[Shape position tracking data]
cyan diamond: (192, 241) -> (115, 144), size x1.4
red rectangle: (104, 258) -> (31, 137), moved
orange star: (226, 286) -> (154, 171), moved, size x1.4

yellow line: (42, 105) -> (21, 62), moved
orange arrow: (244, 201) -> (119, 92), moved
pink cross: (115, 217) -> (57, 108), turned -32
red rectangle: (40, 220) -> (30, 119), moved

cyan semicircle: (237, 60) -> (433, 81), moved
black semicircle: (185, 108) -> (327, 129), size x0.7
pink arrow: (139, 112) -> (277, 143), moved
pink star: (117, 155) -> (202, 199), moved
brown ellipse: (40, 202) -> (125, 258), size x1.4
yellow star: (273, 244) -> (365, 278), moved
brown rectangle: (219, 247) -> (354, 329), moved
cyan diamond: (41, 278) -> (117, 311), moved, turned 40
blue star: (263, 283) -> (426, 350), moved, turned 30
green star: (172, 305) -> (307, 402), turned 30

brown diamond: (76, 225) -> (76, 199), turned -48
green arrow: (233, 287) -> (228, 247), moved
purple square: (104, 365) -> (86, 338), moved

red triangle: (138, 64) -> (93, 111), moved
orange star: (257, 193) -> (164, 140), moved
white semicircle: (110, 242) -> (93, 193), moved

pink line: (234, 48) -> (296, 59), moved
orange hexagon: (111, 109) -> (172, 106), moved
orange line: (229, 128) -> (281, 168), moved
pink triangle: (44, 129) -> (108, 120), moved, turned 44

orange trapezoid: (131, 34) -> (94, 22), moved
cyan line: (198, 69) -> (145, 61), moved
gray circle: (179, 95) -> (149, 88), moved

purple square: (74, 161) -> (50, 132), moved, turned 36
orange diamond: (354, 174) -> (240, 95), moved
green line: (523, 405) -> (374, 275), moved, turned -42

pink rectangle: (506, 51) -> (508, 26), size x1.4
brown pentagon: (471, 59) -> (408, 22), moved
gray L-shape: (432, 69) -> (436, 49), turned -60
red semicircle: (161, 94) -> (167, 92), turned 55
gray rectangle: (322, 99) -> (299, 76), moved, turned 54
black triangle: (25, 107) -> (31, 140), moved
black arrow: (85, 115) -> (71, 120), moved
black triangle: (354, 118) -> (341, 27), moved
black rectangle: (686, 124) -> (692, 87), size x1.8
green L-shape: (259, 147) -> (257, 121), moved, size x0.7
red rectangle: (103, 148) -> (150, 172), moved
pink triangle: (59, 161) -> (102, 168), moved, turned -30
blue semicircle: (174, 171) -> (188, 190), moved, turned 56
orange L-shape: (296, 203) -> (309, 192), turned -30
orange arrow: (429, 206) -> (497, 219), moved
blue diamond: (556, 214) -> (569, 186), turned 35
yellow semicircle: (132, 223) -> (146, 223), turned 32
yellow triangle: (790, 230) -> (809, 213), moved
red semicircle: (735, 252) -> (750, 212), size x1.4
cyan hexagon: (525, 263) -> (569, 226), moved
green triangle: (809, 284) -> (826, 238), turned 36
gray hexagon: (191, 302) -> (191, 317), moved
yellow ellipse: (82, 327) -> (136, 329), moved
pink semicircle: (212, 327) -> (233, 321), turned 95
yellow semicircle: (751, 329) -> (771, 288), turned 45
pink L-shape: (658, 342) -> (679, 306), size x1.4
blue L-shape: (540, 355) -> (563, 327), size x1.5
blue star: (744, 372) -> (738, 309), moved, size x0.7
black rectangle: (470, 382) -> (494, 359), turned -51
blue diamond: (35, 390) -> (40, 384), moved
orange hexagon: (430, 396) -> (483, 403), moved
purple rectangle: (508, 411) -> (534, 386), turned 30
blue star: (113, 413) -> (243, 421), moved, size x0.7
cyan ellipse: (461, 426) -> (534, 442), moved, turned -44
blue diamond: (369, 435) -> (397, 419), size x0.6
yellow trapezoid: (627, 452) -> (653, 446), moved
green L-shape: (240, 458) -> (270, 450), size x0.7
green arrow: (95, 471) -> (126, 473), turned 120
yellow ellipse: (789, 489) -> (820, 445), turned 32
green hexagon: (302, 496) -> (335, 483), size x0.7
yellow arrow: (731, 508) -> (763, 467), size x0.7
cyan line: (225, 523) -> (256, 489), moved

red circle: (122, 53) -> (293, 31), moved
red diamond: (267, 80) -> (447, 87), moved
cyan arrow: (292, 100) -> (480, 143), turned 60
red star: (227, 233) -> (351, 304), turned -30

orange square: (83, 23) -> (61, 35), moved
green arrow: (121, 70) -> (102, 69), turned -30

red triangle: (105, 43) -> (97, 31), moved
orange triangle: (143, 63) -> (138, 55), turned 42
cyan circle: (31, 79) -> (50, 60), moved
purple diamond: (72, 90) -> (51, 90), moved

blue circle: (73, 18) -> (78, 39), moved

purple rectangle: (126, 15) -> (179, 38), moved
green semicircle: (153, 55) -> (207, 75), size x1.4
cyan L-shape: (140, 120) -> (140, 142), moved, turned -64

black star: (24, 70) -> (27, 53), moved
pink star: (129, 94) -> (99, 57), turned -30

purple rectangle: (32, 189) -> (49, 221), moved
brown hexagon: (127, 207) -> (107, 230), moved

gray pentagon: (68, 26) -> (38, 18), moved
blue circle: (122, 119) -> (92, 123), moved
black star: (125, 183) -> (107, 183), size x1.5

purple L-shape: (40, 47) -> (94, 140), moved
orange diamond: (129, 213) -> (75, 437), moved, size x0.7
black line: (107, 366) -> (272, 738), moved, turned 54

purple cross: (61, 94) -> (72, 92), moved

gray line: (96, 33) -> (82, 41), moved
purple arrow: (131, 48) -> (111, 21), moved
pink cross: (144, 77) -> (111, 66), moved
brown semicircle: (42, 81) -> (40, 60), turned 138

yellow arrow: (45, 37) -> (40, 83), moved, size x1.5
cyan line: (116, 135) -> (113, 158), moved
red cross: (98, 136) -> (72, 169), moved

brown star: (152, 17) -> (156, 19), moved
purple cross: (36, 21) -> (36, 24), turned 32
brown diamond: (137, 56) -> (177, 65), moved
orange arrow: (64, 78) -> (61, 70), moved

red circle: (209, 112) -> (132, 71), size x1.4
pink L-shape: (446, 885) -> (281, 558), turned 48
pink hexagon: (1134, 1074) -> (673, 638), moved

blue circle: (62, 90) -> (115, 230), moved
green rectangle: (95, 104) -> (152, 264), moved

» **TASK TO CARRY OUT**
What is needed is an exact transcription of all the data.

» **COMPLETED EXERCISE**
cyan diamond: (192, 241) -> (115, 144), size x1.4
red rectangle: (104, 258) -> (31, 137), moved
orange star: (226, 286) -> (154, 171), moved, size x1.4

yellow line: (42, 105) -> (21, 62), moved
orange arrow: (244, 201) -> (119, 92), moved
pink cross: (115, 217) -> (57, 108), turned -32
red rectangle: (40, 220) -> (30, 119), moved

cyan semicircle: (237, 60) -> (433, 81), moved
black semicircle: (185, 108) -> (327, 129), size x0.7
pink arrow: (139, 112) -> (277, 143), moved
pink star: (117, 155) -> (202, 199), moved
brown ellipse: (40, 202) -> (125, 258), size x1.4
yellow star: (273, 244) -> (365, 278), moved
brown rectangle: (219, 247) -> (354, 329), moved
cyan diamond: (41, 278) -> (117, 311), moved, turned 40
blue star: (263, 283) -> (426, 350), moved, turned 30
green star: (172, 305) -> (307, 402), turned 30

brown diamond: (76, 225) -> (76, 199), turned -48
green arrow: (233, 287) -> (228, 247), moved
purple square: (104, 365) -> (86, 338), moved

red triangle: (138, 64) -> (93, 111), moved
orange star: (257, 193) -> (164, 140), moved
white semicircle: (110, 242) -> (93, 193), moved

pink line: (234, 48) -> (296, 59), moved
orange hexagon: (111, 109) -> (172, 106), moved
orange line: (229, 128) -> (281, 168), moved
pink triangle: (44, 129) -> (108, 120), moved, turned 44

orange trapezoid: (131, 34) -> (94, 22), moved
cyan line: (198, 69) -> (145, 61), moved
gray circle: (179, 95) -> (149, 88), moved

purple square: (74, 161) -> (50, 132), moved, turned 36
orange diamond: (354, 174) -> (240, 95), moved
green line: (523, 405) -> (374, 275), moved, turned -42

pink rectangle: (506, 51) -> (508, 26), size x1.4
brown pentagon: (471, 59) -> (408, 22), moved
gray L-shape: (432, 69) -> (436, 49), turned -60
red semicircle: (161, 94) -> (167, 92), turned 55
gray rectangle: (322, 99) -> (299, 76), moved, turned 54
black triangle: (25, 107) -> (31, 140), moved
black arrow: (85, 115) -> (71, 120), moved
black triangle: (354, 118) -> (341, 27), moved
black rectangle: (686, 124) -> (692, 87), size x1.8
green L-shape: (259, 147) -> (257, 121), moved, size x0.7
red rectangle: (103, 148) -> (150, 172), moved
pink triangle: (59, 161) -> (102, 168), moved, turned -30
blue semicircle: (174, 171) -> (188, 190), moved, turned 56
orange L-shape: (296, 203) -> (309, 192), turned -30
orange arrow: (429, 206) -> (497, 219), moved
blue diamond: (556, 214) -> (569, 186), turned 35
yellow semicircle: (132, 223) -> (146, 223), turned 32
yellow triangle: (790, 230) -> (809, 213), moved
red semicircle: (735, 252) -> (750, 212), size x1.4
cyan hexagon: (525, 263) -> (569, 226), moved
green triangle: (809, 284) -> (826, 238), turned 36
gray hexagon: (191, 302) -> (191, 317), moved
yellow ellipse: (82, 327) -> (136, 329), moved
pink semicircle: (212, 327) -> (233, 321), turned 95
yellow semicircle: (751, 329) -> (771, 288), turned 45
pink L-shape: (658, 342) -> (679, 306), size x1.4
blue L-shape: (540, 355) -> (563, 327), size x1.5
blue star: (744, 372) -> (738, 309), moved, size x0.7
black rectangle: (470, 382) -> (494, 359), turned -51
blue diamond: (35, 390) -> (40, 384), moved
orange hexagon: (430, 396) -> (483, 403), moved
purple rectangle: (508, 411) -> (534, 386), turned 30
blue star: (113, 413) -> (243, 421), moved, size x0.7
cyan ellipse: (461, 426) -> (534, 442), moved, turned -44
blue diamond: (369, 435) -> (397, 419), size x0.6
yellow trapezoid: (627, 452) -> (653, 446), moved
green L-shape: (240, 458) -> (270, 450), size x0.7
green arrow: (95, 471) -> (126, 473), turned 120
yellow ellipse: (789, 489) -> (820, 445), turned 32
green hexagon: (302, 496) -> (335, 483), size x0.7
yellow arrow: (731, 508) -> (763, 467), size x0.7
cyan line: (225, 523) -> (256, 489), moved

red circle: (122, 53) -> (293, 31), moved
red diamond: (267, 80) -> (447, 87), moved
cyan arrow: (292, 100) -> (480, 143), turned 60
red star: (227, 233) -> (351, 304), turned -30

orange square: (83, 23) -> (61, 35), moved
green arrow: (121, 70) -> (102, 69), turned -30

red triangle: (105, 43) -> (97, 31), moved
orange triangle: (143, 63) -> (138, 55), turned 42
cyan circle: (31, 79) -> (50, 60), moved
purple diamond: (72, 90) -> (51, 90), moved

blue circle: (73, 18) -> (78, 39), moved

purple rectangle: (126, 15) -> (179, 38), moved
green semicircle: (153, 55) -> (207, 75), size x1.4
cyan L-shape: (140, 120) -> (140, 142), moved, turned -64

black star: (24, 70) -> (27, 53), moved
pink star: (129, 94) -> (99, 57), turned -30

purple rectangle: (32, 189) -> (49, 221), moved
brown hexagon: (127, 207) -> (107, 230), moved

gray pentagon: (68, 26) -> (38, 18), moved
blue circle: (122, 119) -> (92, 123), moved
black star: (125, 183) -> (107, 183), size x1.5

purple L-shape: (40, 47) -> (94, 140), moved
orange diamond: (129, 213) -> (75, 437), moved, size x0.7
black line: (107, 366) -> (272, 738), moved, turned 54

purple cross: (61, 94) -> (72, 92), moved

gray line: (96, 33) -> (82, 41), moved
purple arrow: (131, 48) -> (111, 21), moved
pink cross: (144, 77) -> (111, 66), moved
brown semicircle: (42, 81) -> (40, 60), turned 138

yellow arrow: (45, 37) -> (40, 83), moved, size x1.5
cyan line: (116, 135) -> (113, 158), moved
red cross: (98, 136) -> (72, 169), moved

brown star: (152, 17) -> (156, 19), moved
purple cross: (36, 21) -> (36, 24), turned 32
brown diamond: (137, 56) -> (177, 65), moved
orange arrow: (64, 78) -> (61, 70), moved

red circle: (209, 112) -> (132, 71), size x1.4
pink L-shape: (446, 885) -> (281, 558), turned 48
pink hexagon: (1134, 1074) -> (673, 638), moved

blue circle: (62, 90) -> (115, 230), moved
green rectangle: (95, 104) -> (152, 264), moved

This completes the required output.